How to complete this task:
From the line containing "SCALE3 pin SCK: B14 -> B6" through the last line of the entries below, print each line exactly. Pictures stay out.

Data section:

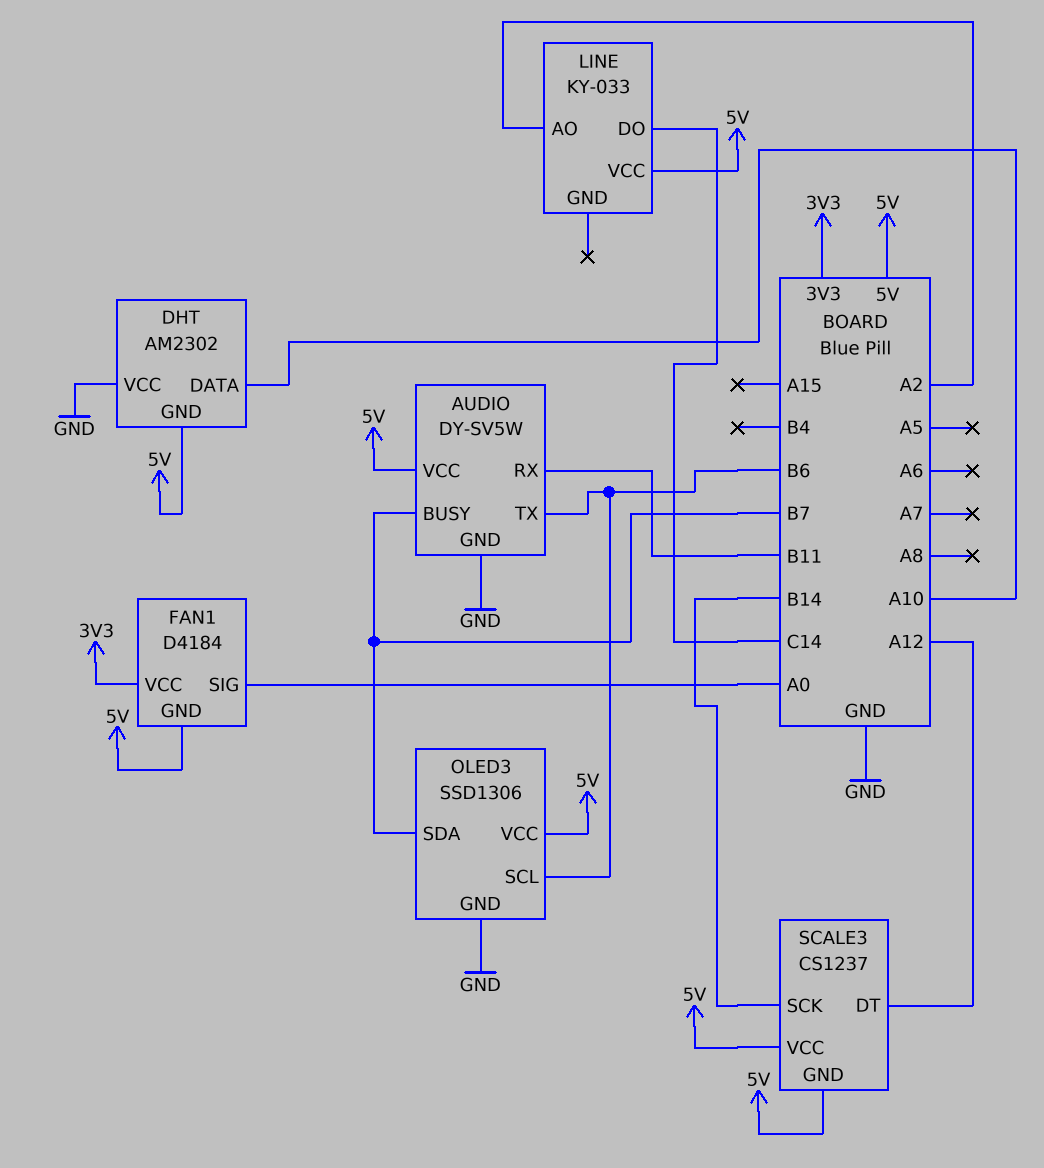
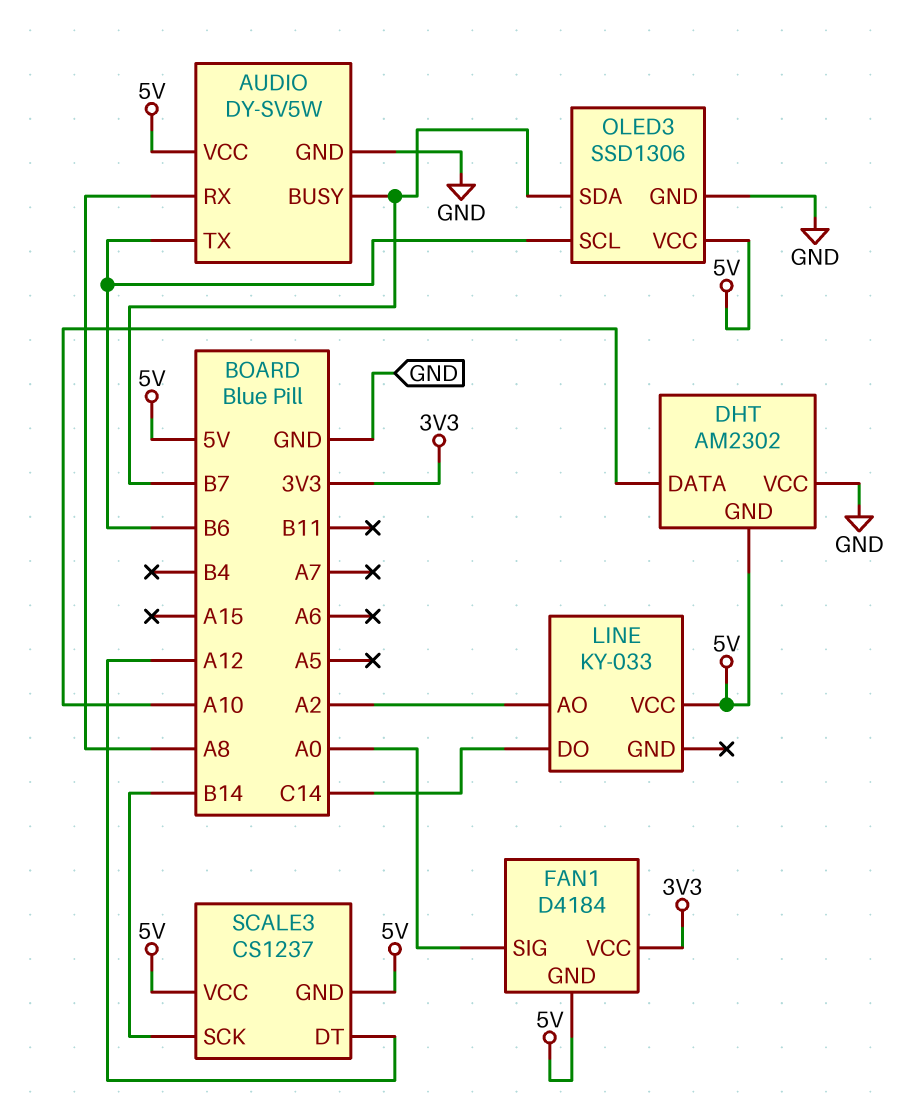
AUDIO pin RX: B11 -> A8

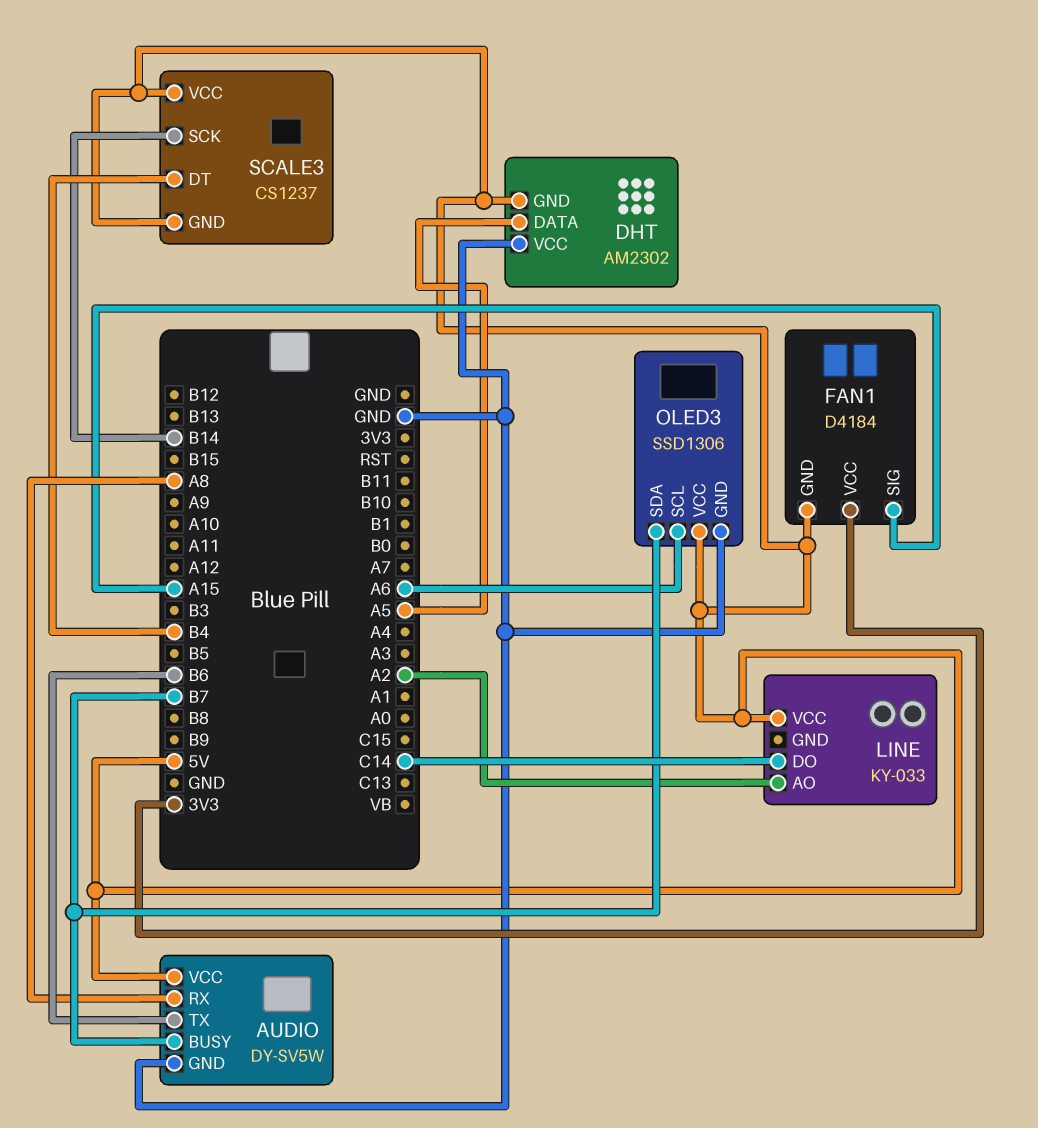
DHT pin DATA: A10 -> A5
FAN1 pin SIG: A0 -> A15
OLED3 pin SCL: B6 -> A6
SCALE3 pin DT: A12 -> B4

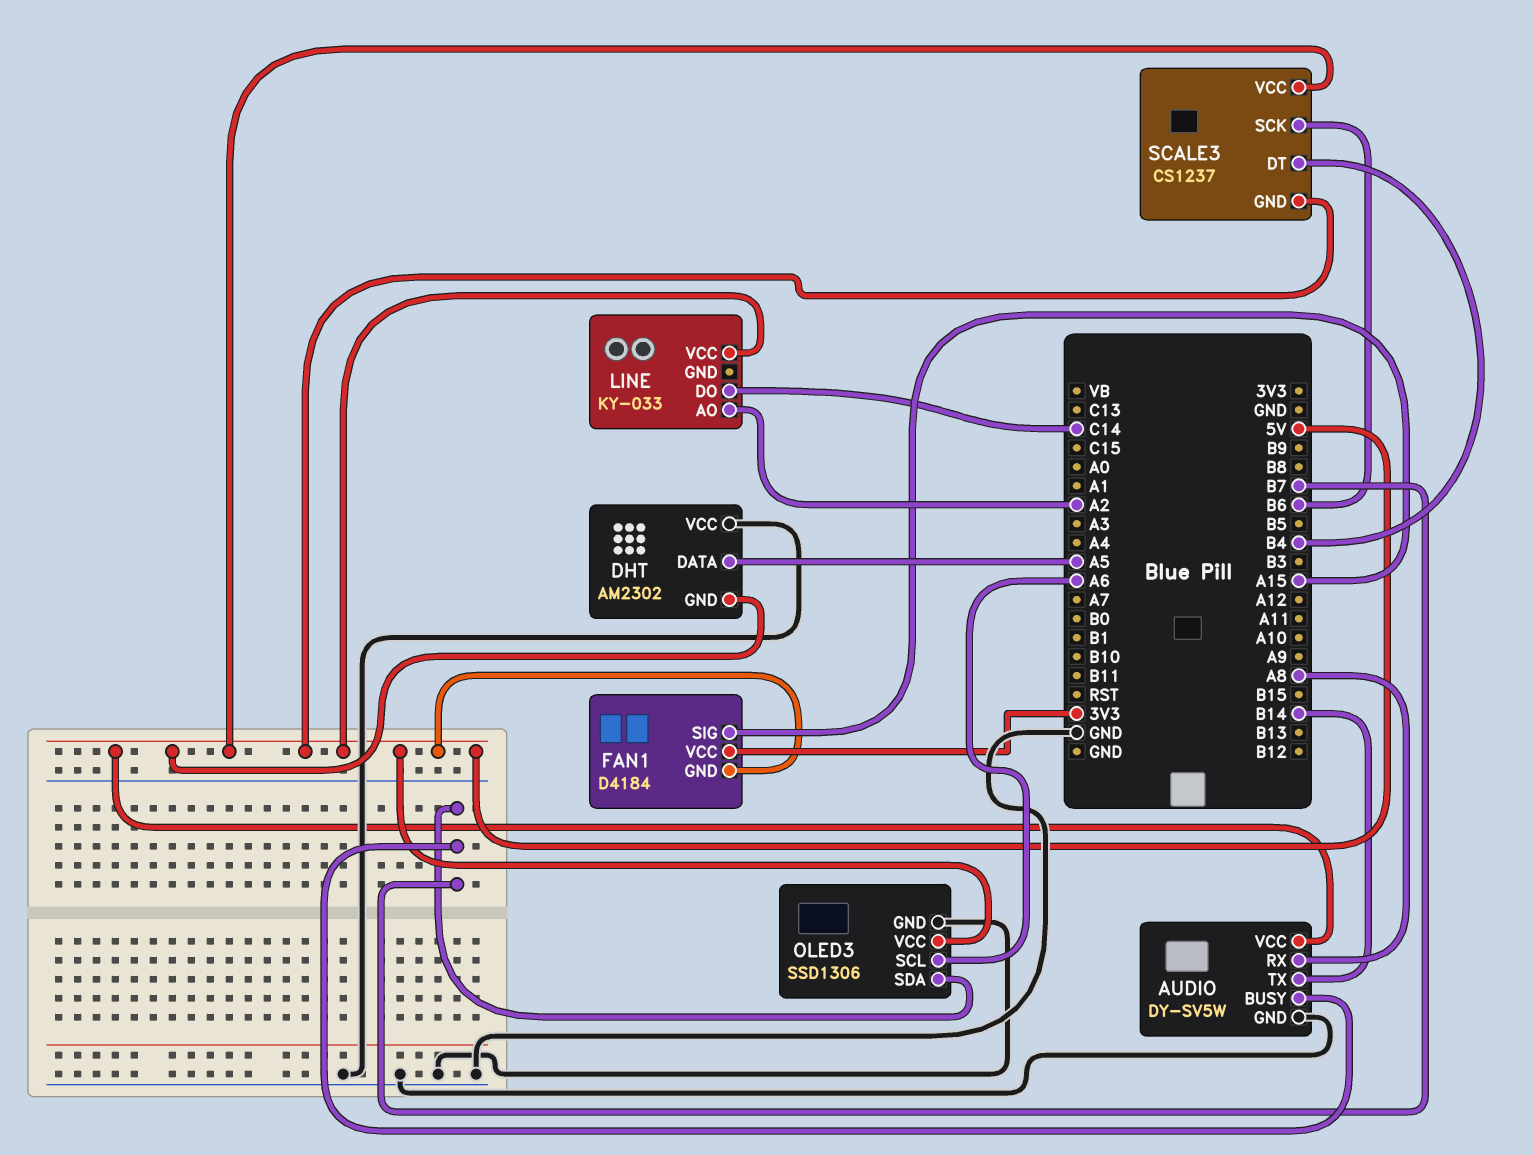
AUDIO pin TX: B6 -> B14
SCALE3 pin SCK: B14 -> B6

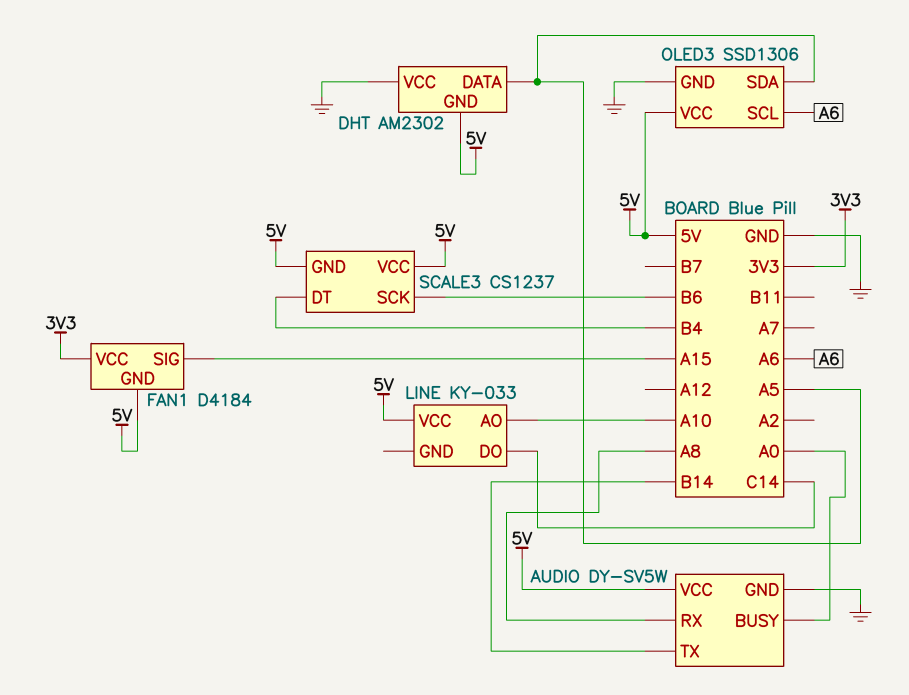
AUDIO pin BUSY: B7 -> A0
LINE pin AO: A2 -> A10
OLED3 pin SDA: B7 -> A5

Output below:
SCALE3 pin SCK: B14 -> B6

AUDIO pin BUSY: B7 -> A0
LINE pin AO: A2 -> A10
OLED3 pin SDA: B7 -> A5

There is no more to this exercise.